**ACTIVITY:** Only one stretch of the records below should be repeated. It starts with the line containing "[222 201 267 239]" and goes on through the line containing "[228 260 366 344] (first image)", exactly as written.

**DATA SUPPLIED:**
-.-.-
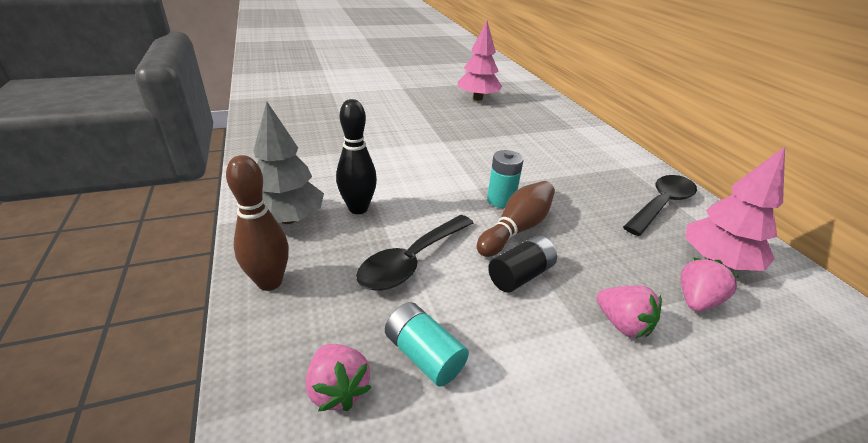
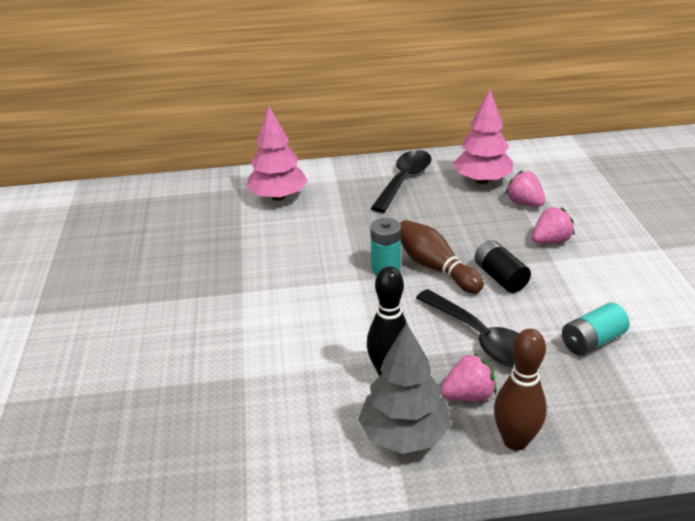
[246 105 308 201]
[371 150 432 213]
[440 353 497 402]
-.-.-
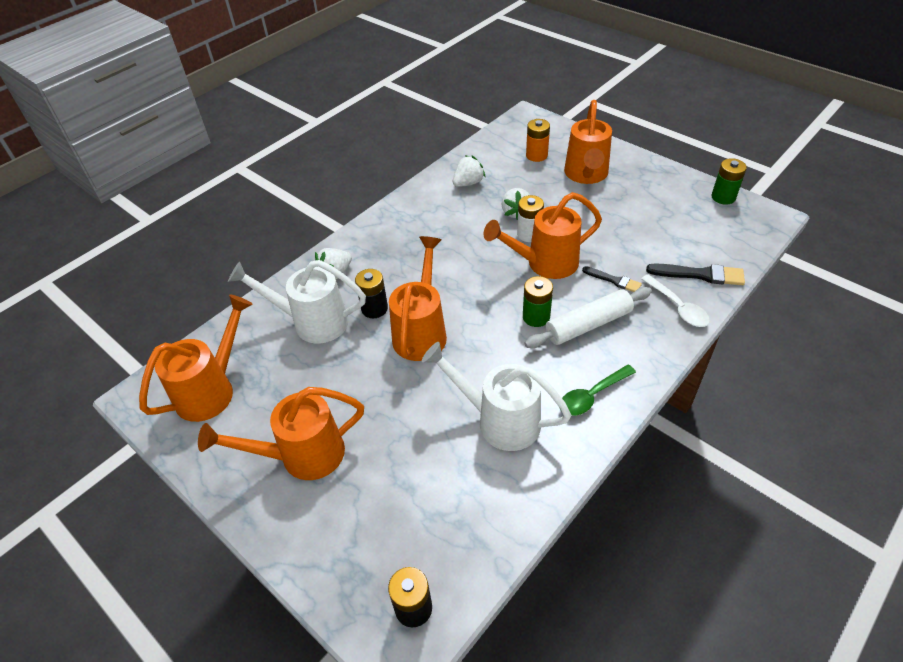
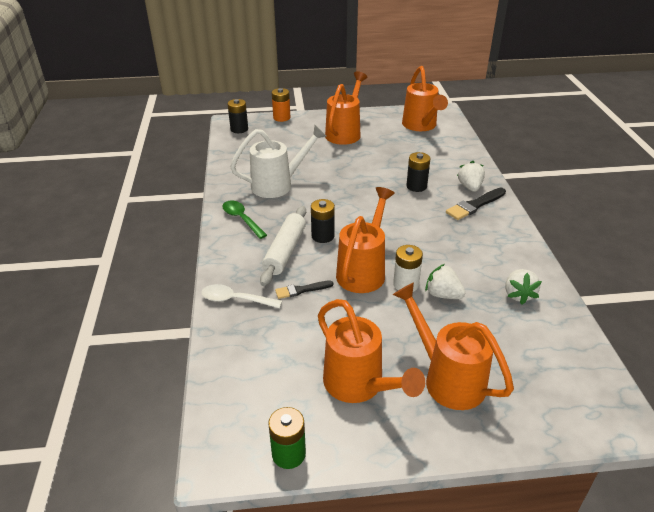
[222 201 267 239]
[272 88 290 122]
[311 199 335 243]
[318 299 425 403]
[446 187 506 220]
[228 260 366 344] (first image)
-.-.-
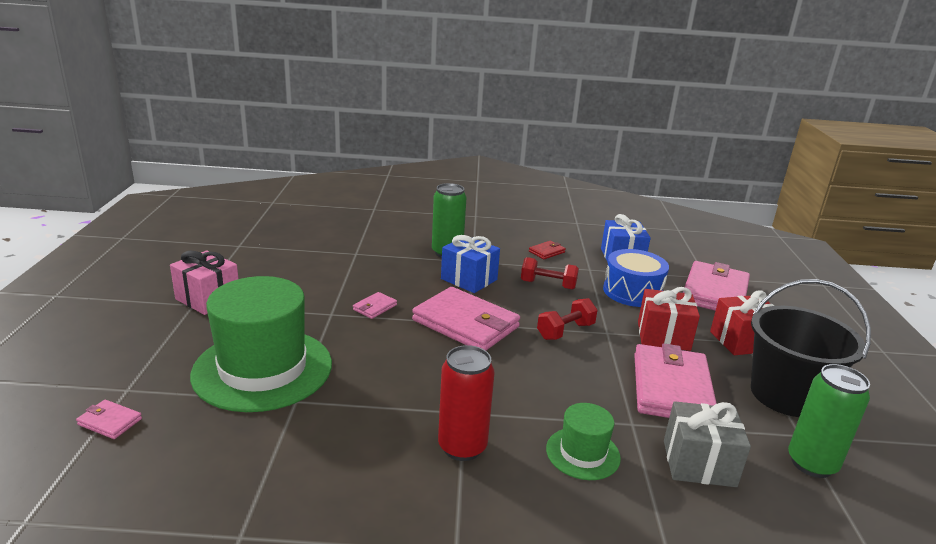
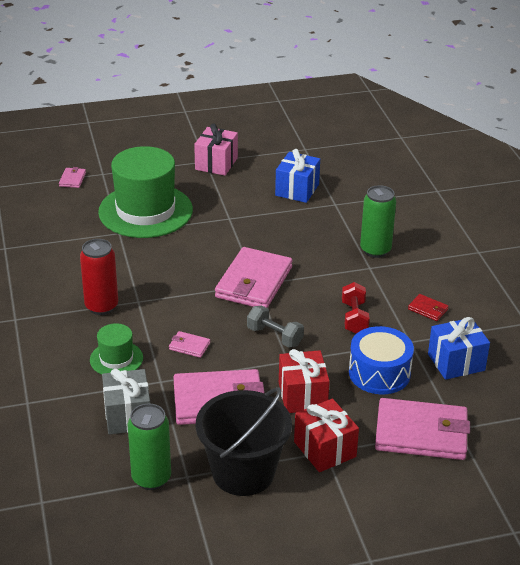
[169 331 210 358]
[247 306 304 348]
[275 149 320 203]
-.-.-
**YOUR SOLUTION:**
[222 201 267 239]
[272 88 290 122]
[311 199 335 243]
[318 299 425 403]
[446 187 506 220]
[228 260 366 344] (first image)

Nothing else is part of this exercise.